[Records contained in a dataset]
◆ ◆ ◆ ◆

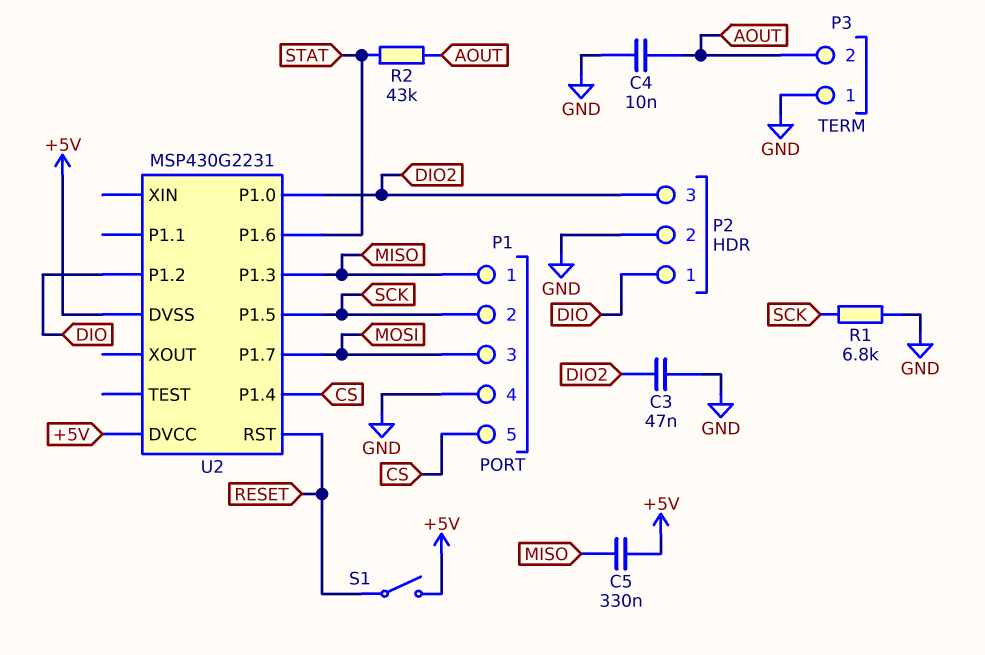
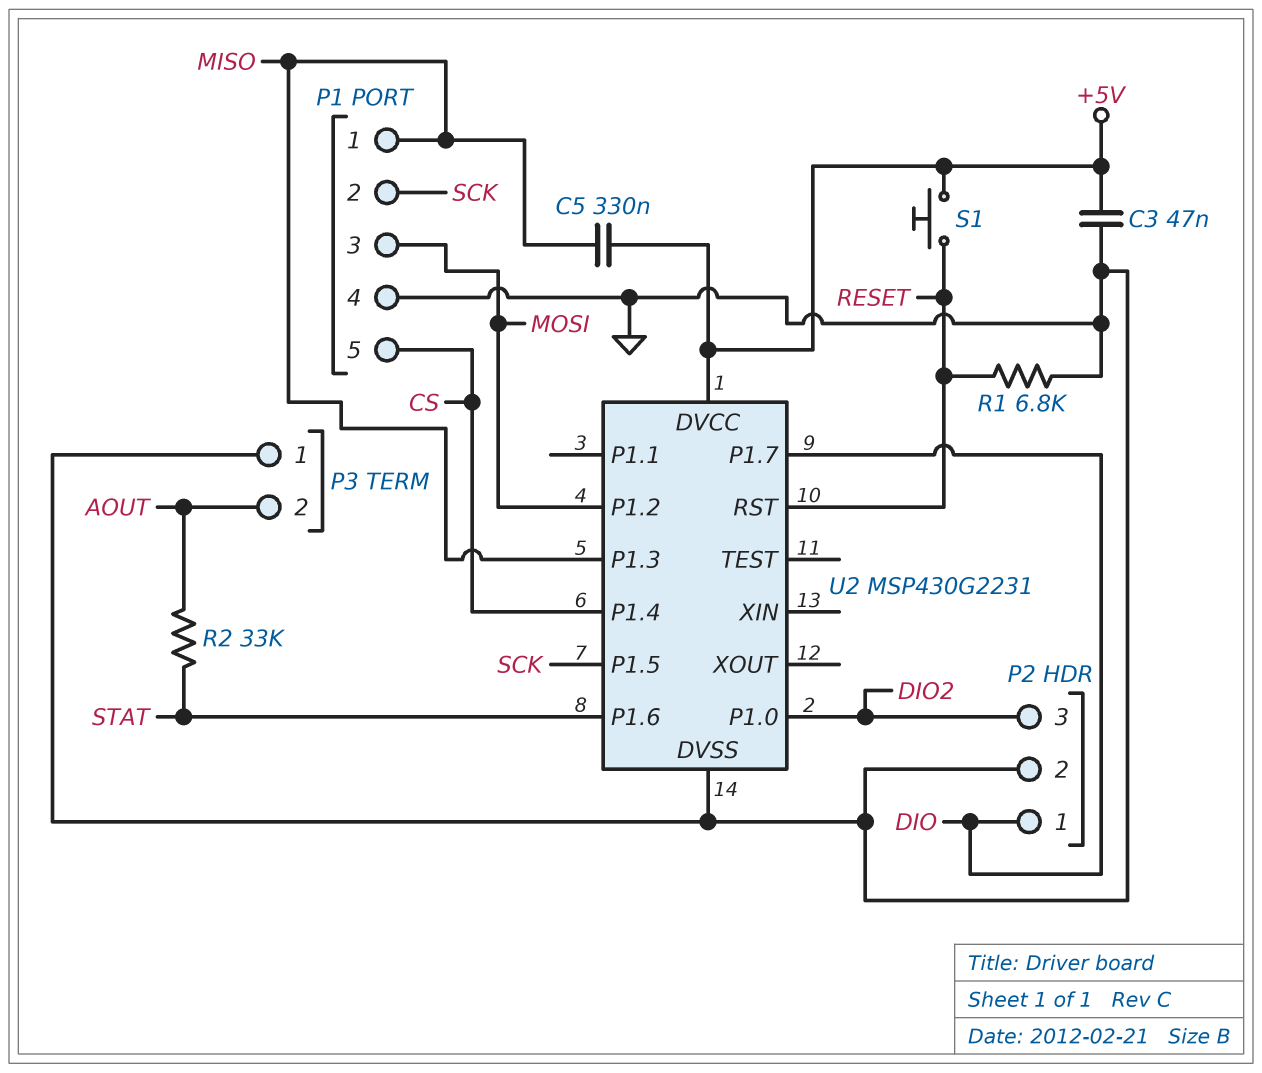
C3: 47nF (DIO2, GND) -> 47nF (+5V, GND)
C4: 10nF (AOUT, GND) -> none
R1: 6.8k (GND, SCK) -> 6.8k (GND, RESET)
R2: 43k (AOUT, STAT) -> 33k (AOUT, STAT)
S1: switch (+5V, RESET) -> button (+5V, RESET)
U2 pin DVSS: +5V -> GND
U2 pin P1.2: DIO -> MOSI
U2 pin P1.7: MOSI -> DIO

◆ ◆ ◆ ◆

WHAT THE TASK REQUIRES: Copy the records exactly, minus any pictures.

RESULT FOR THIS TASK:
C3: 47nF (DIO2, GND) -> 47nF (+5V, GND)
C4: 10nF (AOUT, GND) -> none
R1: 6.8k (GND, SCK) -> 6.8k (GND, RESET)
R2: 43k (AOUT, STAT) -> 33k (AOUT, STAT)
S1: switch (+5V, RESET) -> button (+5V, RESET)
U2 pin DVSS: +5V -> GND
U2 pin P1.2: DIO -> MOSI
U2 pin P1.7: MOSI -> DIO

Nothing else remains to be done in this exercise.